Stored data entries
○ ○ ○
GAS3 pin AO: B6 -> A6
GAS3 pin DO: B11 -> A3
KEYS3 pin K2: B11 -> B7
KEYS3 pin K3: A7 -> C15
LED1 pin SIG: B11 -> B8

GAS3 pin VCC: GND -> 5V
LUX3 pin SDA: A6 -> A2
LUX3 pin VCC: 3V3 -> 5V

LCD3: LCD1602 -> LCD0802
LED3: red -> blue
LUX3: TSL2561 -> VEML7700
○ ○ ○
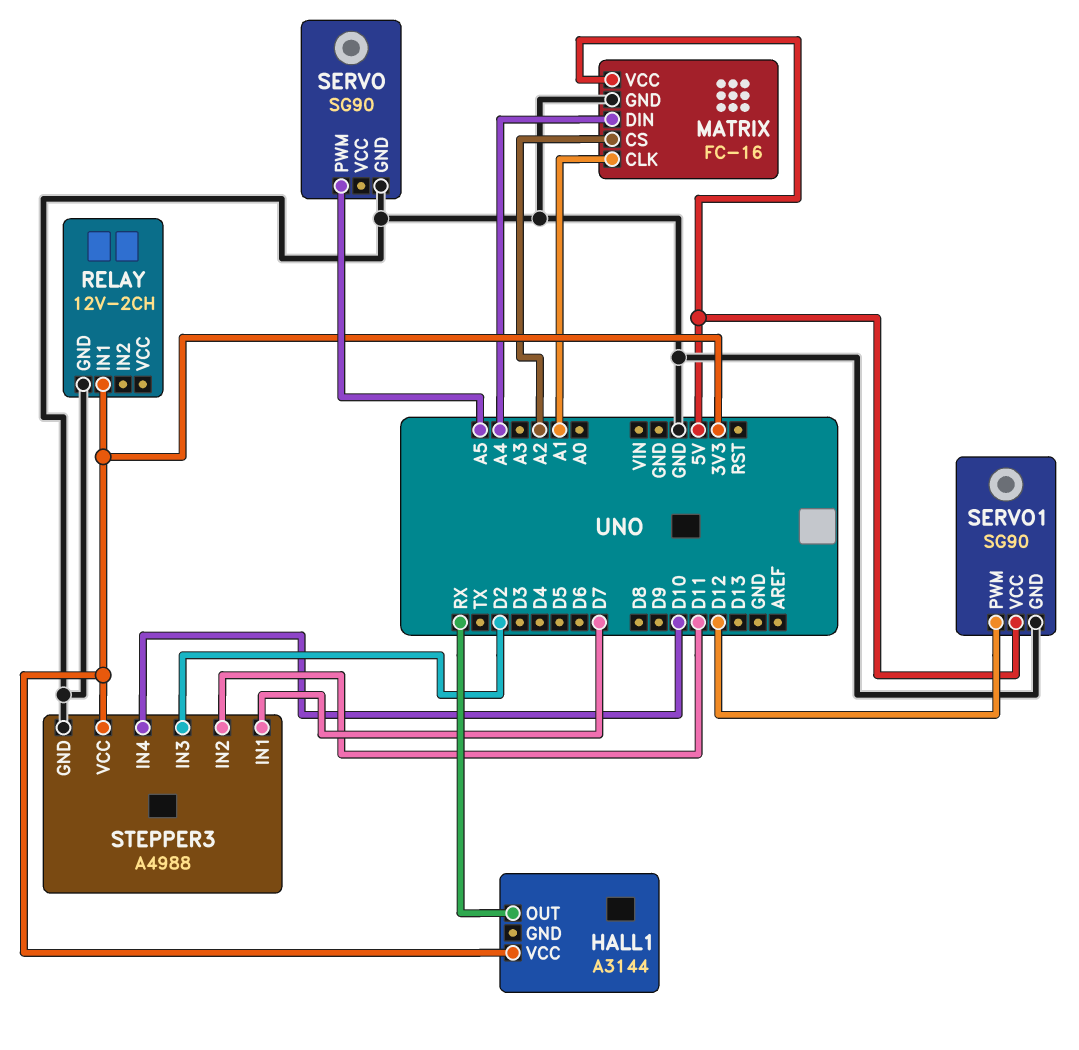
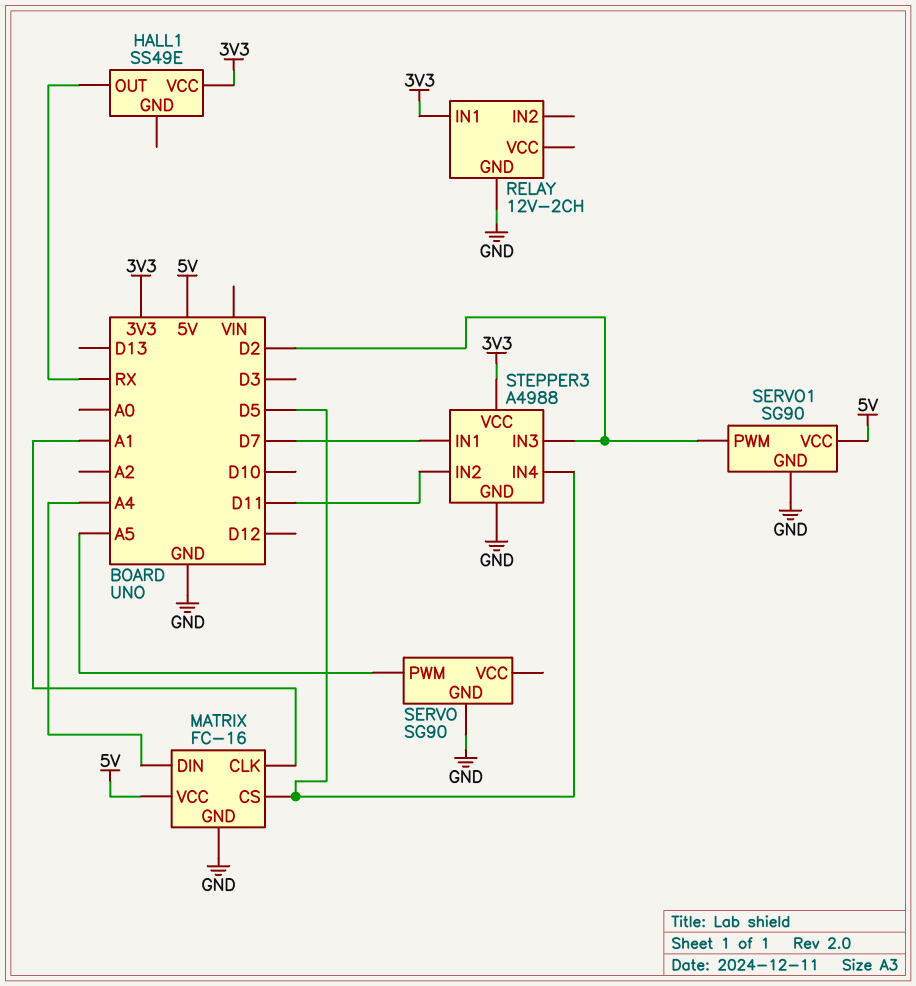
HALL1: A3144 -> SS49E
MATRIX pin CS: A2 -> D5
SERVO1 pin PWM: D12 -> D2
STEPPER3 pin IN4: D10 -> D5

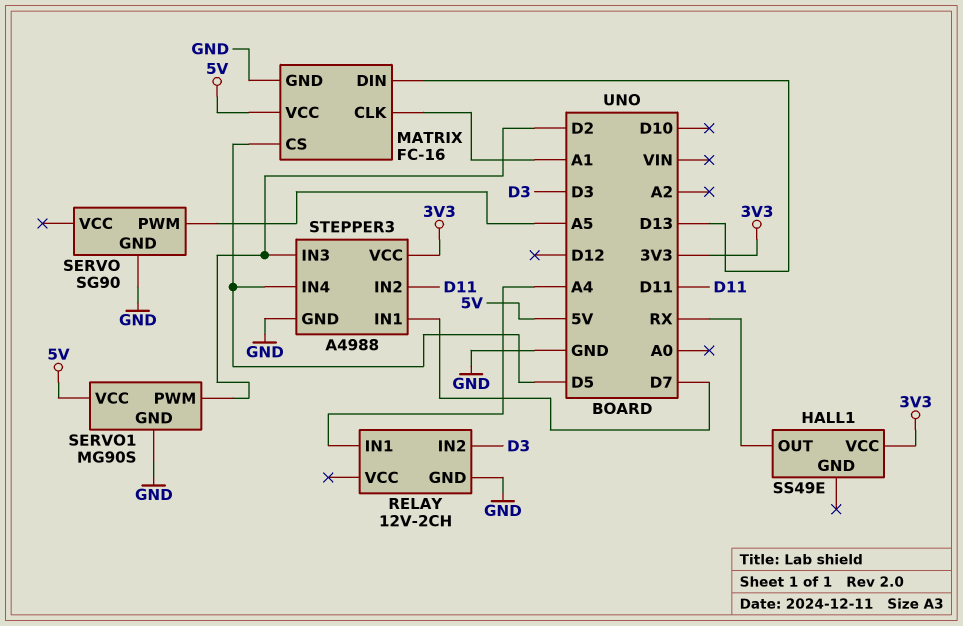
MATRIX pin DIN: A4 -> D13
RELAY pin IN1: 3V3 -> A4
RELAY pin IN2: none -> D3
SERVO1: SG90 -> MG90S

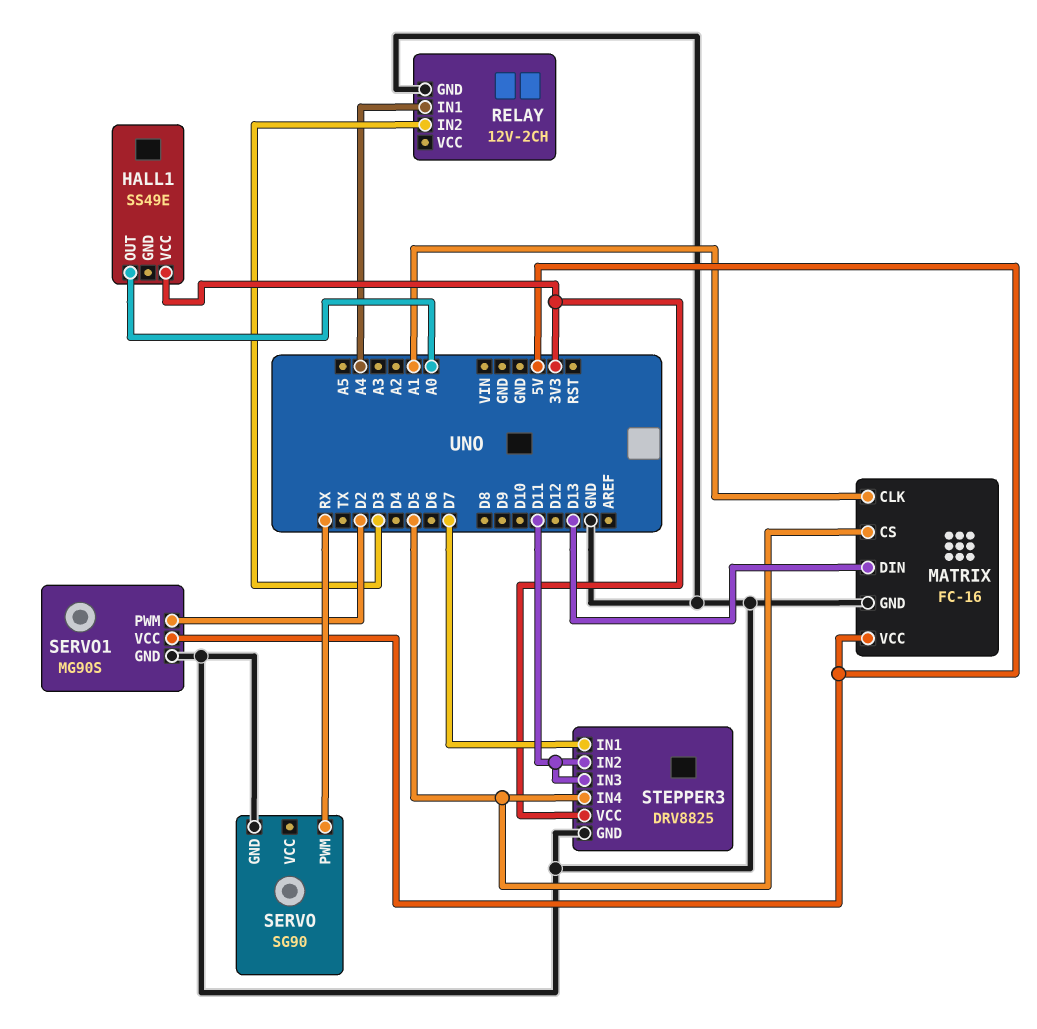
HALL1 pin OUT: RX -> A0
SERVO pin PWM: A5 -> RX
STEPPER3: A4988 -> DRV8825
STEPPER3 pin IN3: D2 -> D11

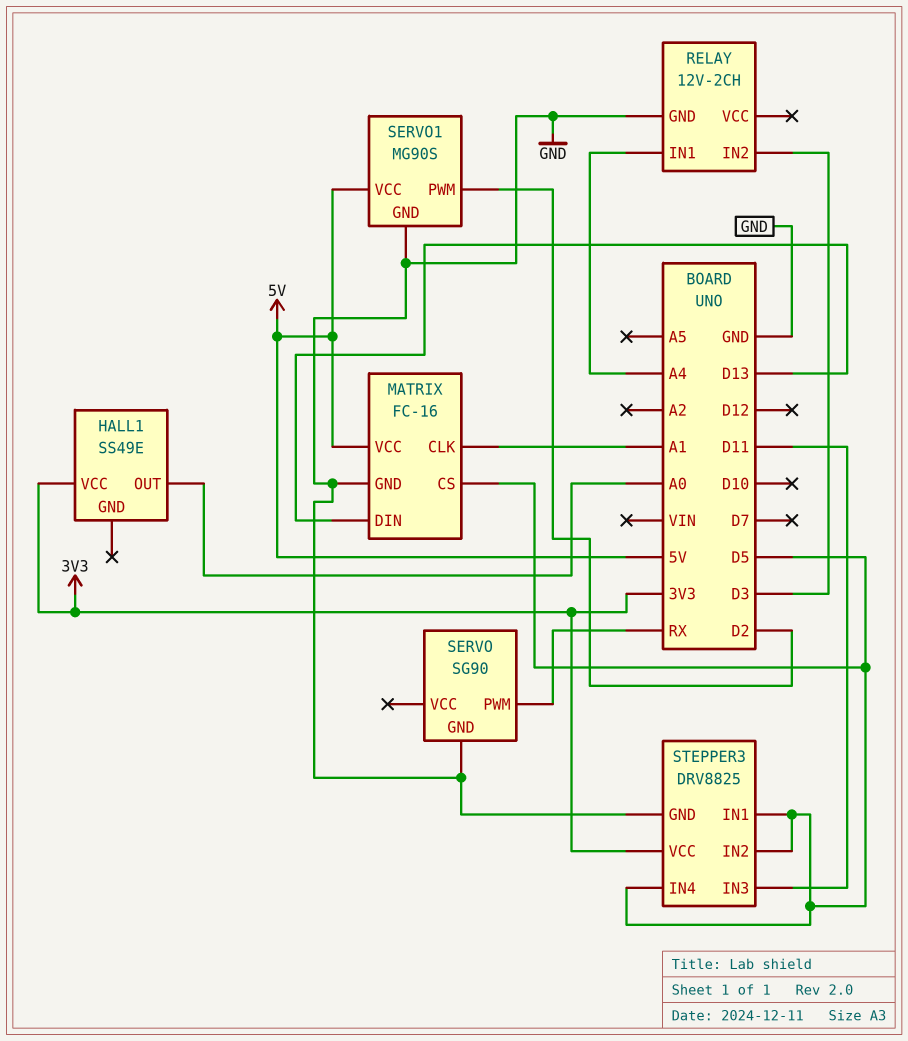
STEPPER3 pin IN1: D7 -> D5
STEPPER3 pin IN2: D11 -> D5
○ ○ ○
** Required work **
Check each line of the records for the word "RELAY", and show the lines that contain it.

** Written answer **
RELAY pin IN1: 3V3 -> A4
RELAY pin IN2: none -> D3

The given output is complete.